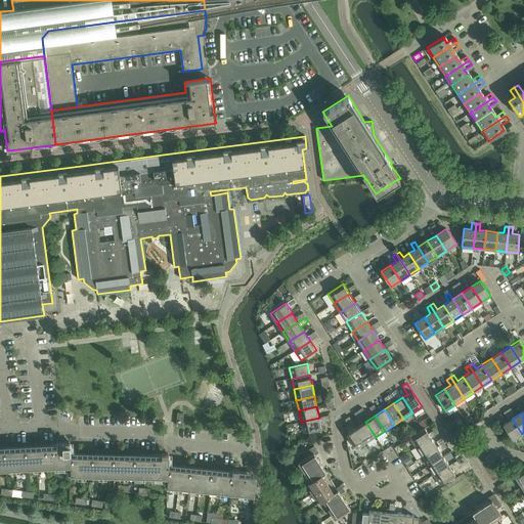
[(319,418),(301,422),(304,433),(321,429),(319,418)]
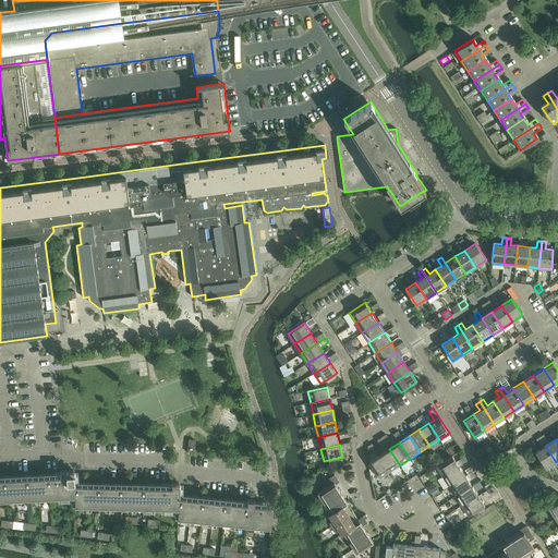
[(451,446),(446,450),(449,456),(456,452),(451,446)]
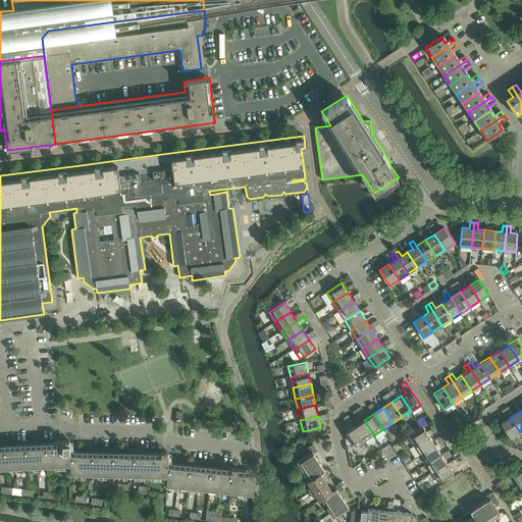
[(520,432),(510,417),(501,423),(511,438),(520,432)]
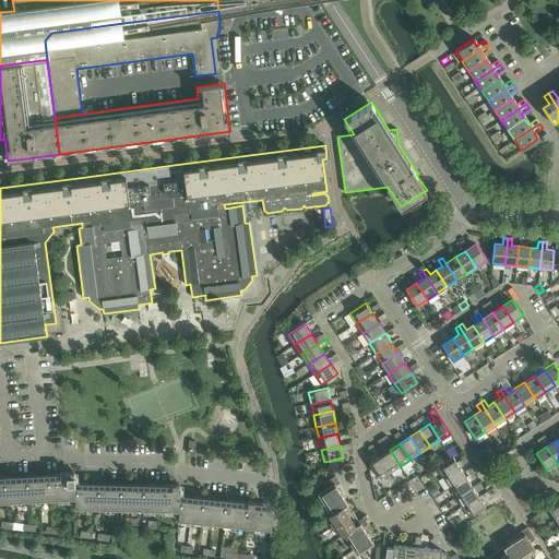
[(390,450),(380,456),(391,473),(401,466),(390,450)]
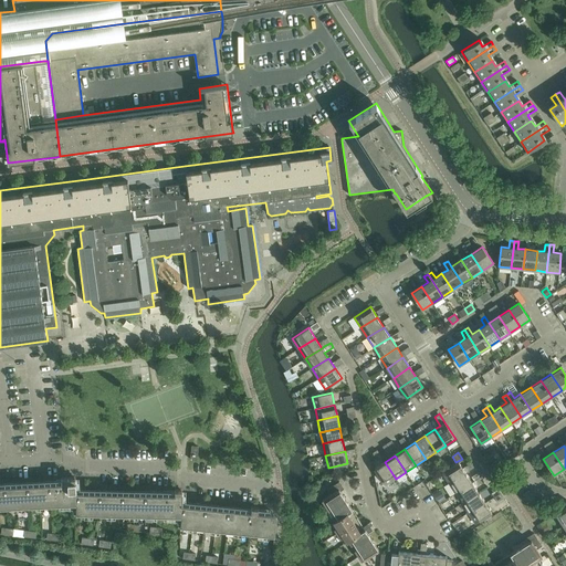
[(396,479),(385,462),(374,469),(385,485),(396,479)]
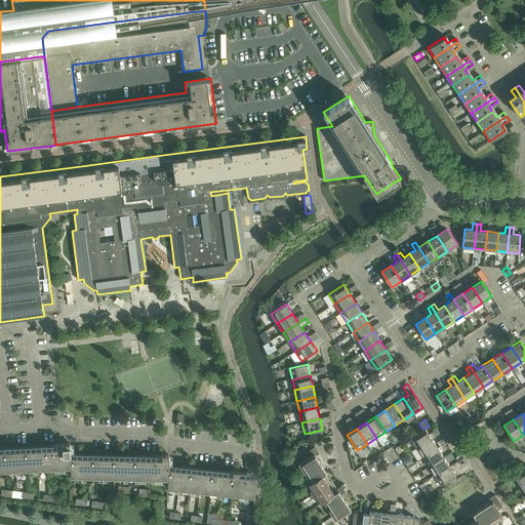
[(410,439),(416,448),(432,439),(426,429),(410,439)]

○ ○ ○ ○ ○

Write out exactly the lines from the one containing "[(451,446),(446,450),(449,456),(456,452),(451,446)]" through the end of the entries, both included. Pictures are not copied.

[(451,446),(446,450),(449,456),(456,452),(451,446)]
[(520,432),(510,417),(501,423),(511,438),(520,432)]
[(390,450),(380,456),(391,473),(401,466),(390,450)]
[(396,479),(385,462),(374,469),(385,485),(396,479)]
[(410,439),(416,448),(432,439),(426,429),(410,439)]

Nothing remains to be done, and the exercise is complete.